Retype, exactly and with nothing added, the lines from the one showing "purple ellipse: rotated 8 degrees clockwise" through the final line of the material. Omit pictures.

************

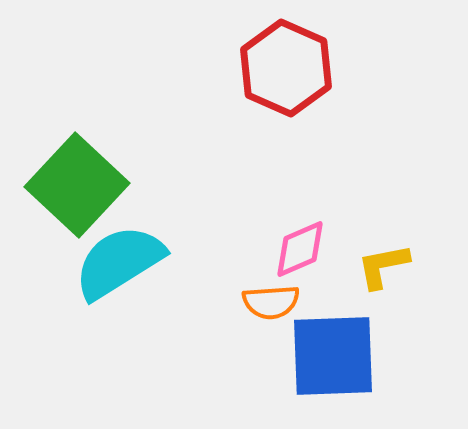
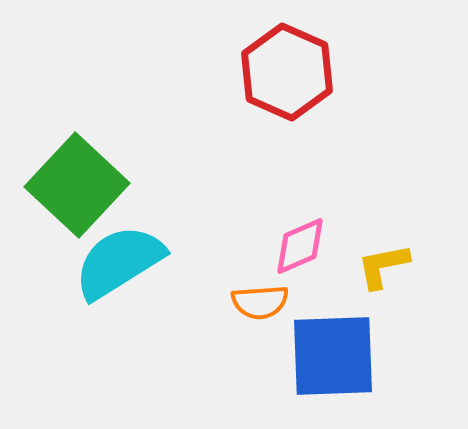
red hexagon: moved 1 px right, 4 px down
pink diamond: moved 3 px up
orange semicircle: moved 11 px left
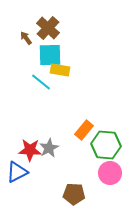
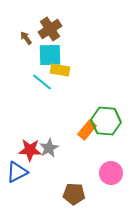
brown cross: moved 2 px right, 1 px down; rotated 15 degrees clockwise
cyan line: moved 1 px right
orange rectangle: moved 3 px right
green hexagon: moved 24 px up
pink circle: moved 1 px right
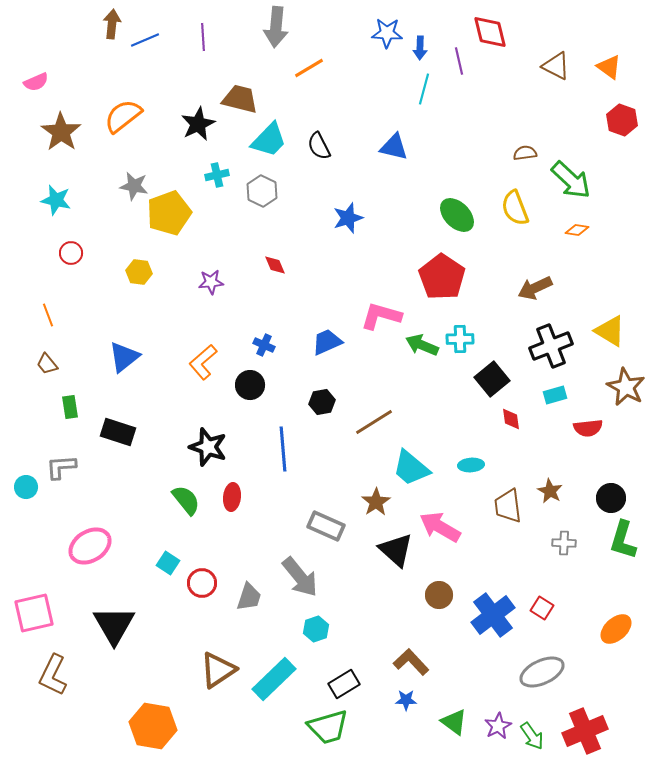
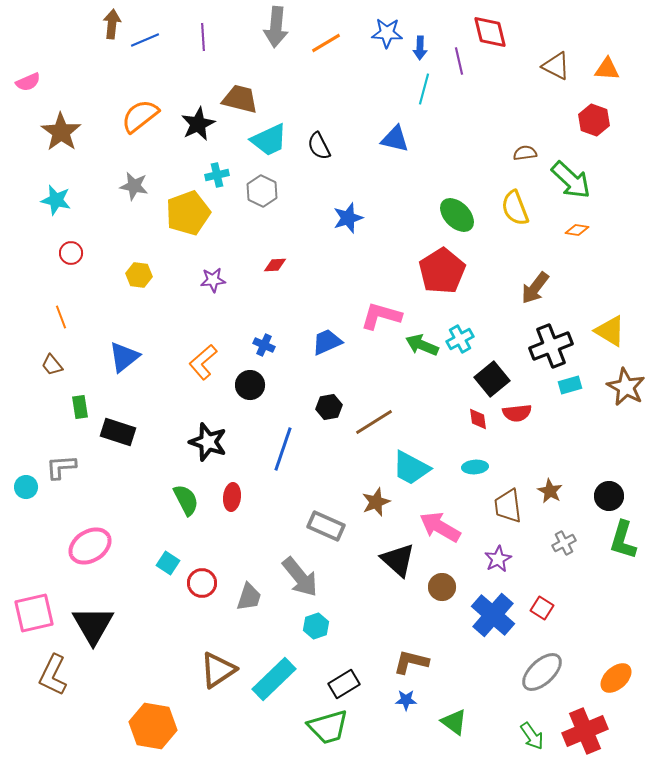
orange triangle at (609, 67): moved 2 px left, 2 px down; rotated 32 degrees counterclockwise
orange line at (309, 68): moved 17 px right, 25 px up
pink semicircle at (36, 82): moved 8 px left
orange semicircle at (123, 116): moved 17 px right
red hexagon at (622, 120): moved 28 px left
cyan trapezoid at (269, 140): rotated 21 degrees clockwise
blue triangle at (394, 147): moved 1 px right, 8 px up
yellow pentagon at (169, 213): moved 19 px right
red diamond at (275, 265): rotated 70 degrees counterclockwise
yellow hexagon at (139, 272): moved 3 px down
red pentagon at (442, 277): moved 6 px up; rotated 6 degrees clockwise
purple star at (211, 282): moved 2 px right, 2 px up
brown arrow at (535, 288): rotated 28 degrees counterclockwise
orange line at (48, 315): moved 13 px right, 2 px down
cyan cross at (460, 339): rotated 28 degrees counterclockwise
brown trapezoid at (47, 364): moved 5 px right, 1 px down
cyan rectangle at (555, 395): moved 15 px right, 10 px up
black hexagon at (322, 402): moved 7 px right, 5 px down
green rectangle at (70, 407): moved 10 px right
red diamond at (511, 419): moved 33 px left
red semicircle at (588, 428): moved 71 px left, 15 px up
black star at (208, 447): moved 5 px up
blue line at (283, 449): rotated 24 degrees clockwise
cyan ellipse at (471, 465): moved 4 px right, 2 px down
cyan trapezoid at (411, 468): rotated 12 degrees counterclockwise
black circle at (611, 498): moved 2 px left, 2 px up
green semicircle at (186, 500): rotated 12 degrees clockwise
brown star at (376, 502): rotated 12 degrees clockwise
gray cross at (564, 543): rotated 30 degrees counterclockwise
black triangle at (396, 550): moved 2 px right, 10 px down
brown circle at (439, 595): moved 3 px right, 8 px up
blue cross at (493, 615): rotated 12 degrees counterclockwise
black triangle at (114, 625): moved 21 px left
cyan hexagon at (316, 629): moved 3 px up
orange ellipse at (616, 629): moved 49 px down
brown L-shape at (411, 662): rotated 33 degrees counterclockwise
gray ellipse at (542, 672): rotated 18 degrees counterclockwise
purple star at (498, 726): moved 167 px up
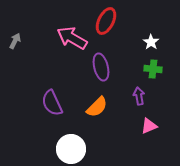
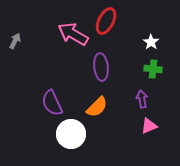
pink arrow: moved 1 px right, 4 px up
purple ellipse: rotated 8 degrees clockwise
purple arrow: moved 3 px right, 3 px down
white circle: moved 15 px up
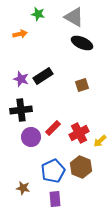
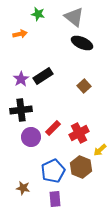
gray triangle: rotated 10 degrees clockwise
purple star: rotated 21 degrees clockwise
brown square: moved 2 px right, 1 px down; rotated 24 degrees counterclockwise
yellow arrow: moved 9 px down
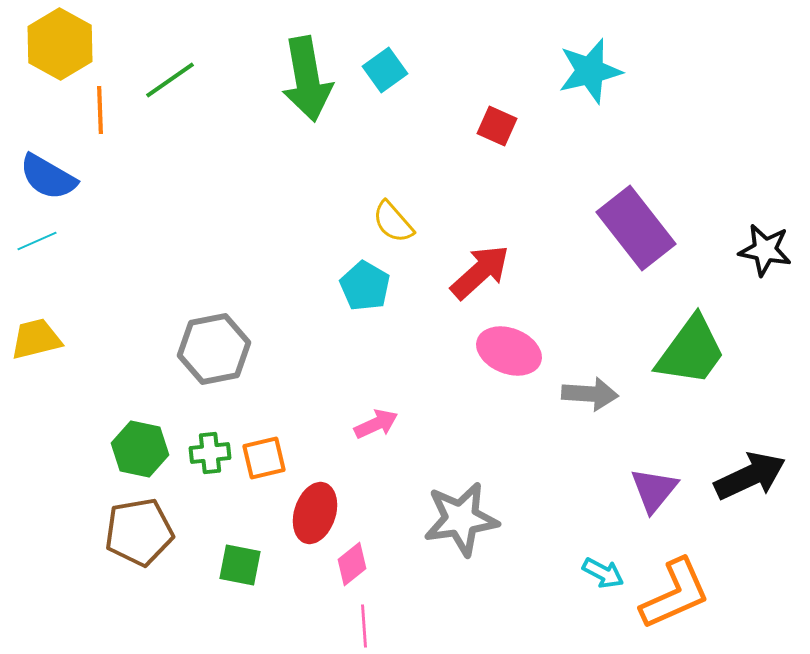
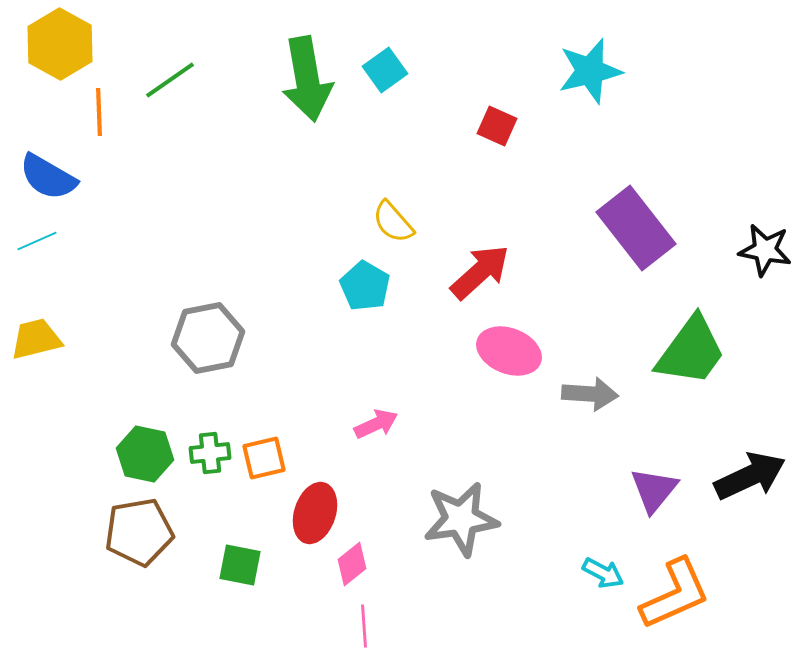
orange line: moved 1 px left, 2 px down
gray hexagon: moved 6 px left, 11 px up
green hexagon: moved 5 px right, 5 px down
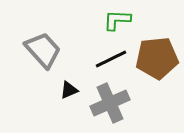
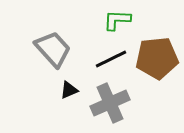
gray trapezoid: moved 10 px right, 1 px up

************

▶ **WRITTEN SOLUTION**:
purple ellipse: rotated 8 degrees clockwise
purple arrow: moved 3 px right, 3 px down
white circle: moved 15 px up
gray triangle: rotated 10 degrees clockwise
purple star: rotated 21 degrees clockwise
brown square: moved 2 px right, 1 px down; rotated 24 degrees counterclockwise
yellow arrow: moved 9 px down
orange line: moved 1 px left, 2 px down
gray hexagon: moved 6 px left, 11 px up
green hexagon: moved 5 px right, 5 px down
gray trapezoid: moved 10 px right, 1 px up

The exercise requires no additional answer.